[[ DATA RECORDS open ]]
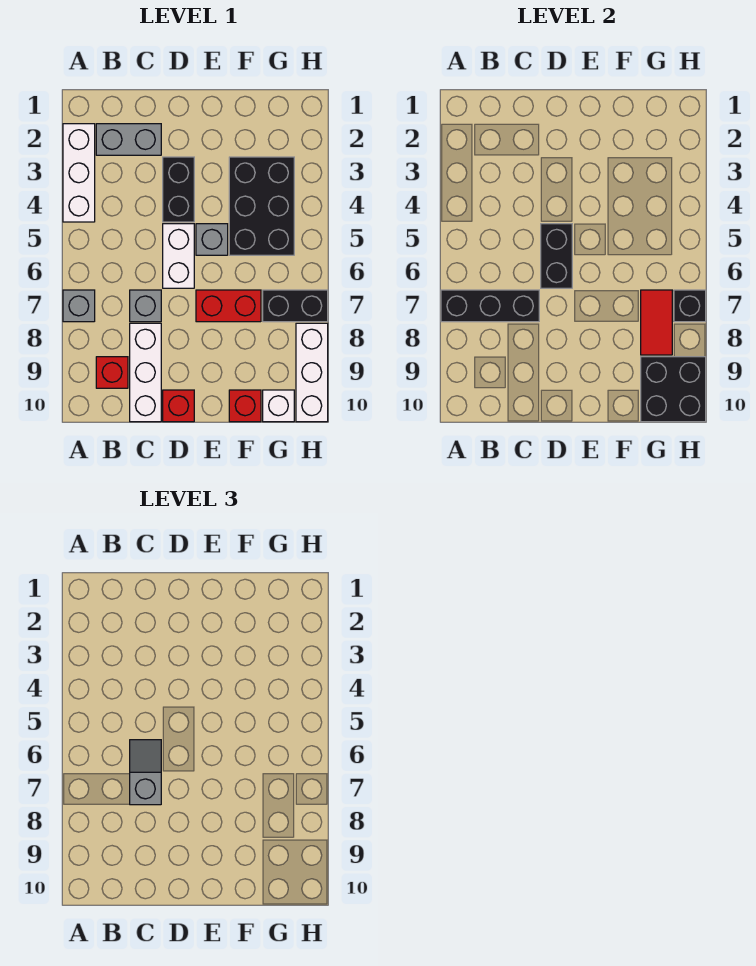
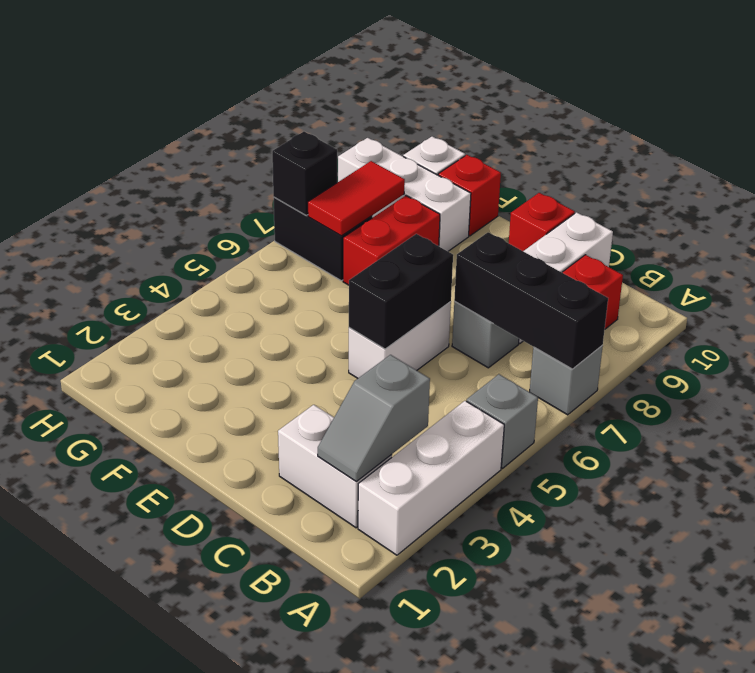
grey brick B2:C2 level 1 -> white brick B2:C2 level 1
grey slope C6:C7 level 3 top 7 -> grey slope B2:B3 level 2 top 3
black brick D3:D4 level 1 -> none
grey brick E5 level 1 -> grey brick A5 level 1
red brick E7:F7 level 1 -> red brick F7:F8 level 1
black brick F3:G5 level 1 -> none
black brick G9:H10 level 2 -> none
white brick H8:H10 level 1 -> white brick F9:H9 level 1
[[ DATA RECORDS closed ]]
[[ DATA RECORDS open ]]
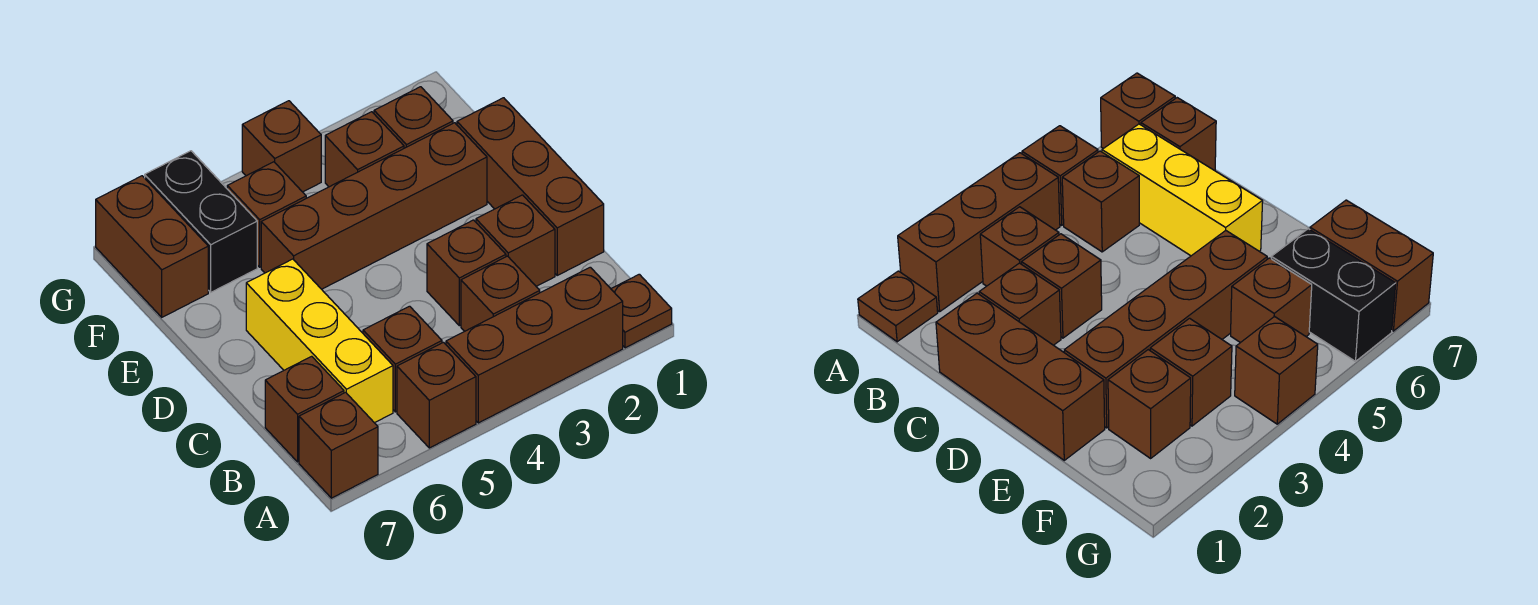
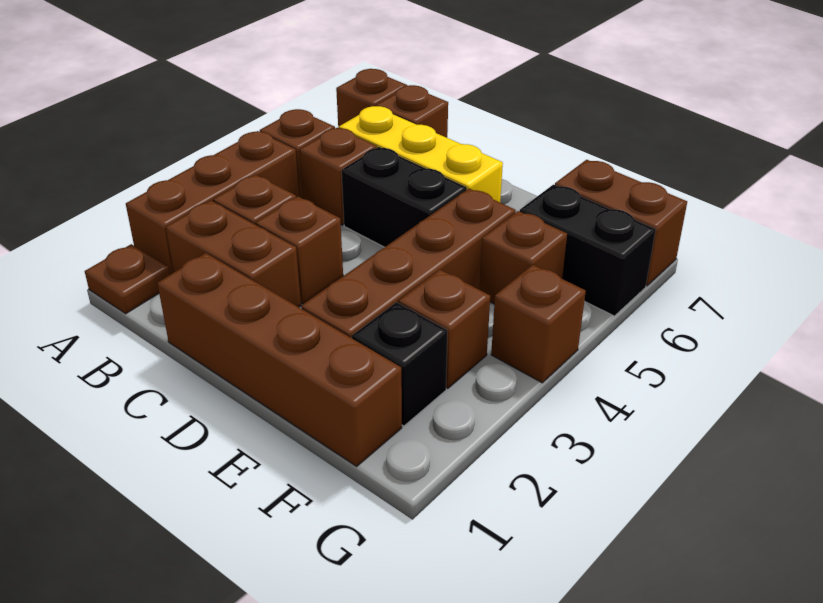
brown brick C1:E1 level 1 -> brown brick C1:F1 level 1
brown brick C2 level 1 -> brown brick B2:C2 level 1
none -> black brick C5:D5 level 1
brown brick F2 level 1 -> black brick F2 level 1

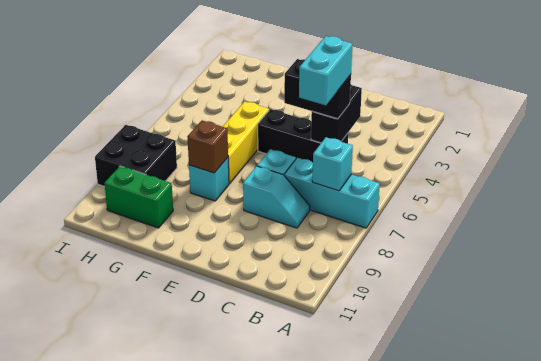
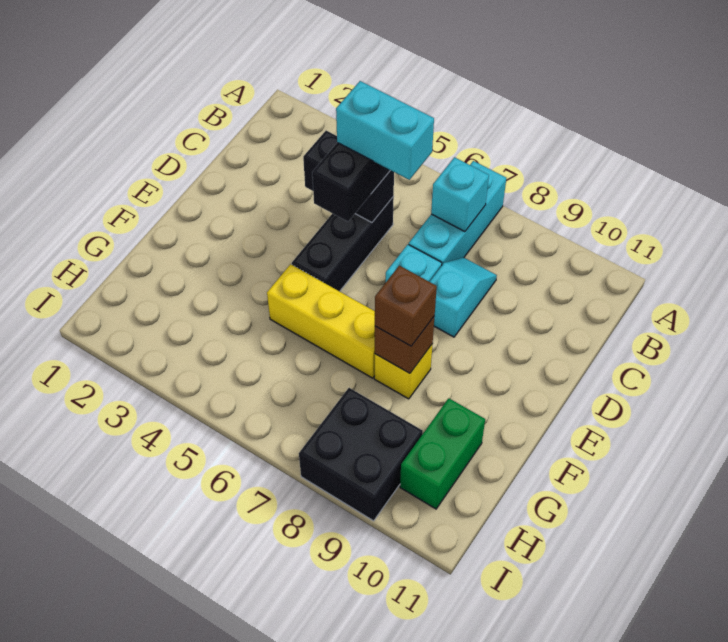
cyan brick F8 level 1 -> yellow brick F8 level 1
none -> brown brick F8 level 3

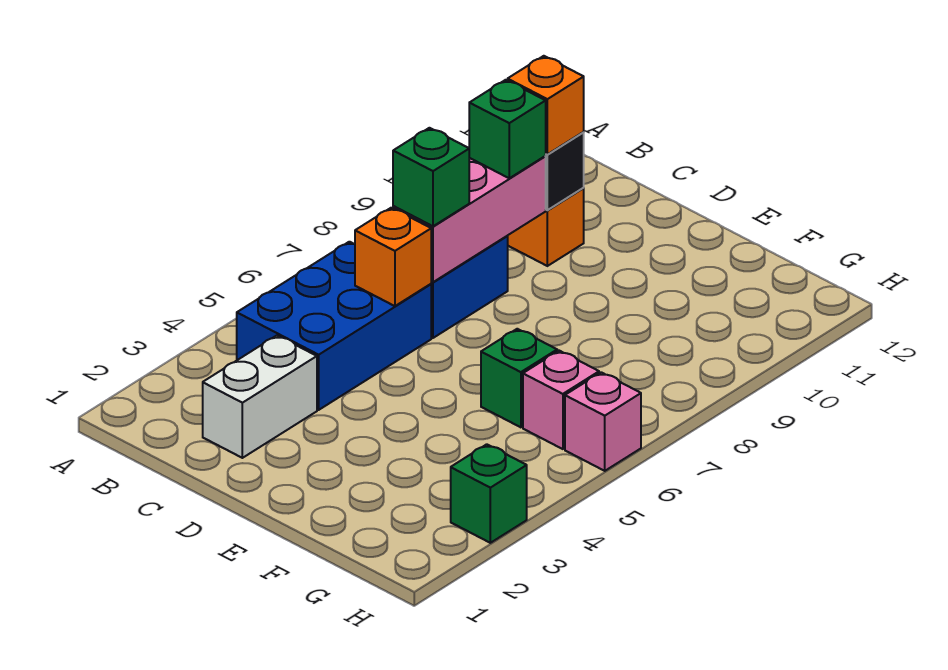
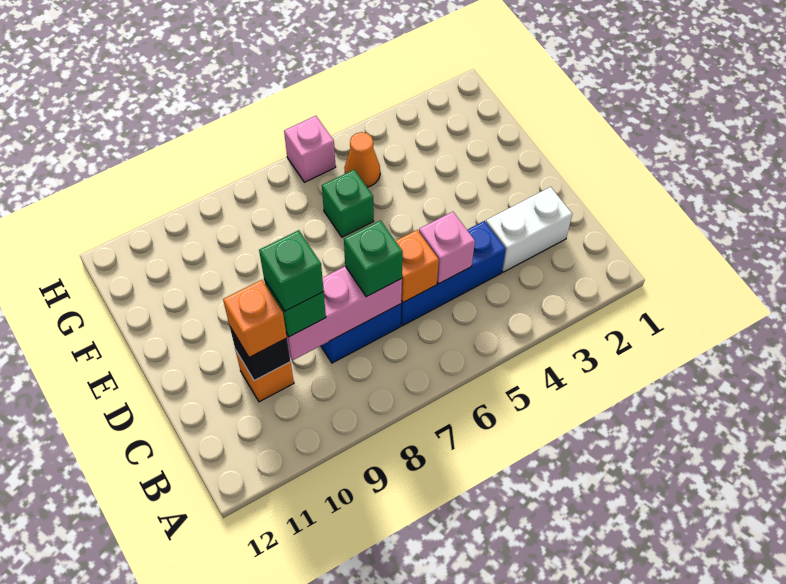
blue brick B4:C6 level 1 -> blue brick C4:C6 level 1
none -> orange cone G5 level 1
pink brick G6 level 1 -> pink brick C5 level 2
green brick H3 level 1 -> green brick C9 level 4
[[ DATA RECORDS closed ]]
[[ DATA RECORDS open ]]
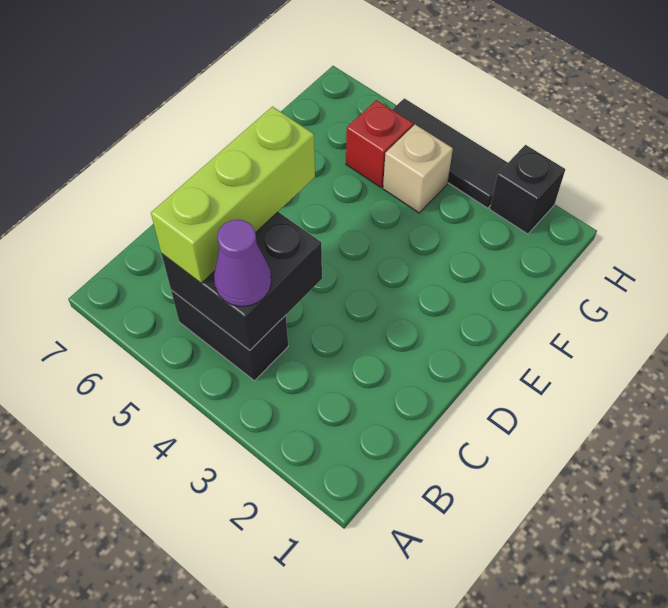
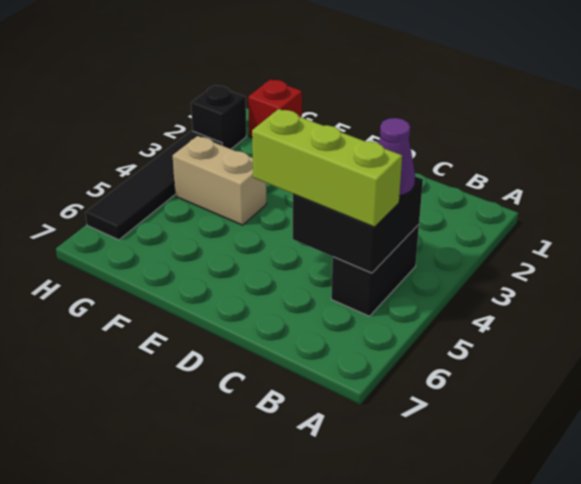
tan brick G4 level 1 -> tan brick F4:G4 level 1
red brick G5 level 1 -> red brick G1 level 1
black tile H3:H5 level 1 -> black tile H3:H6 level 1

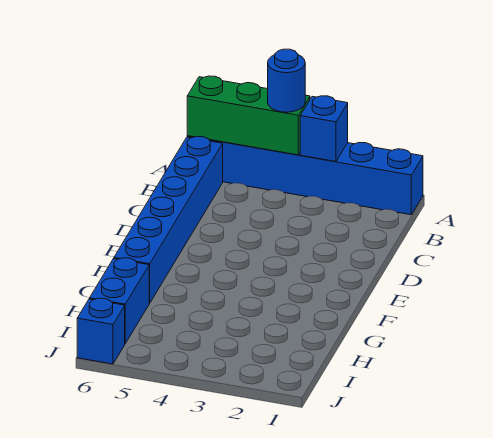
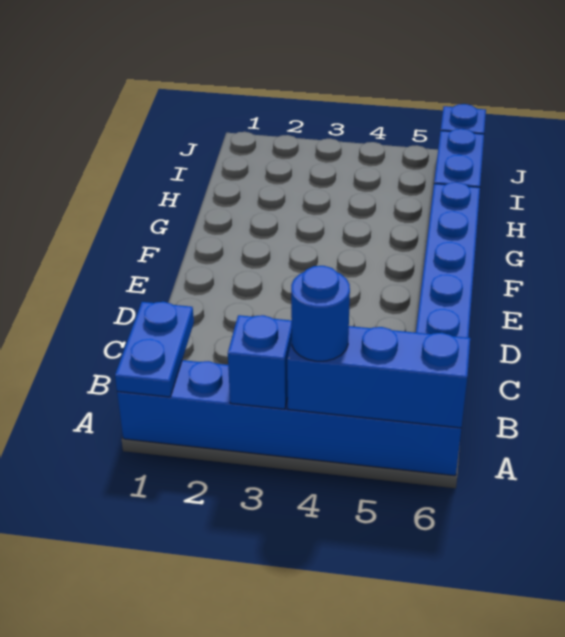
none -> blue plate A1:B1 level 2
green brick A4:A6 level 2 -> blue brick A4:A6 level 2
[[ DATA RECORDS closed ]]
> _WORK REQUEST_
Please give again the lines above between the line holding "grey brick B2:C2" and the line holding "white brick H8:H10", inclusive, exactly as they are and with nothing added.

> _TASK SOLUTION_
grey brick B2:C2 level 1 -> white brick B2:C2 level 1
grey slope C6:C7 level 3 top 7 -> grey slope B2:B3 level 2 top 3
black brick D3:D4 level 1 -> none
grey brick E5 level 1 -> grey brick A5 level 1
red brick E7:F7 level 1 -> red brick F7:F8 level 1
black brick F3:G5 level 1 -> none
black brick G9:H10 level 2 -> none
white brick H8:H10 level 1 -> white brick F9:H9 level 1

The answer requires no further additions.